#### Source material:
• • •

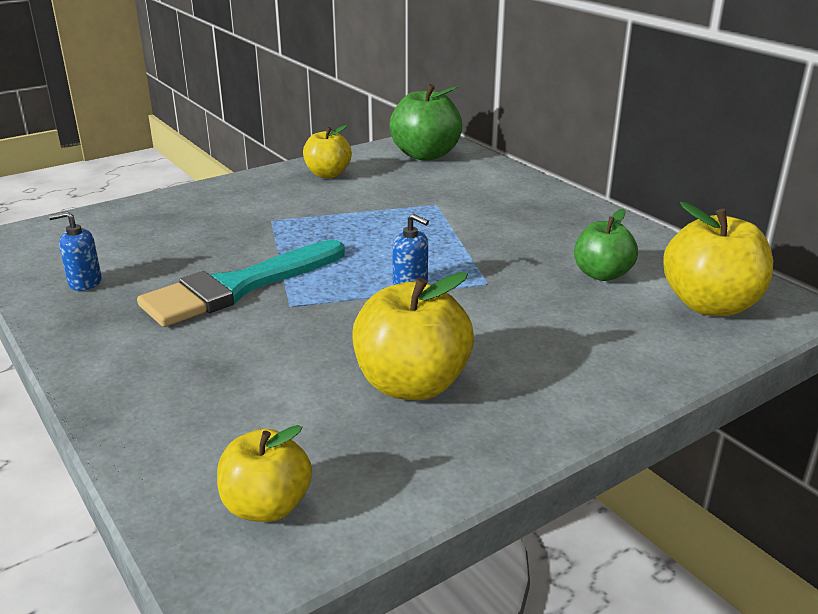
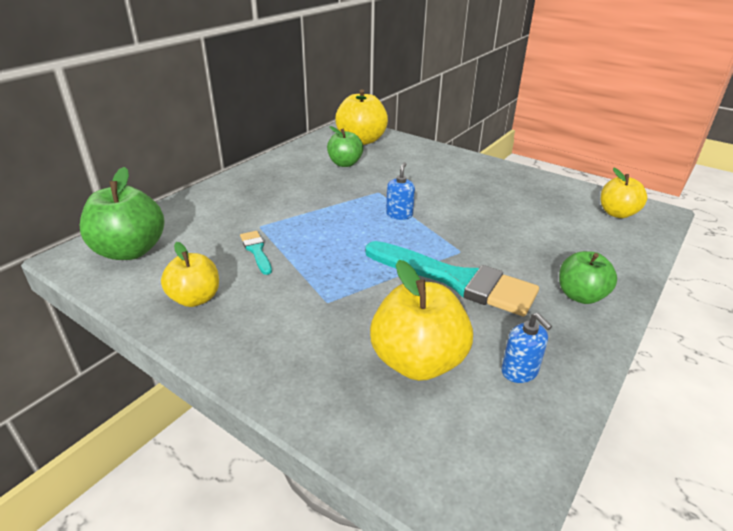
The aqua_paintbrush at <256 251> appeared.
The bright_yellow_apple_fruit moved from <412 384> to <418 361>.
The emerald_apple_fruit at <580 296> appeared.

• • •

#### What you are asked to do:
Could you copy each line from the listing that has the word "appeared" in it?

#### Written solution:
The aqua_paintbrush at <256 251> appeared.
The emerald_apple_fruit at <580 296> appeared.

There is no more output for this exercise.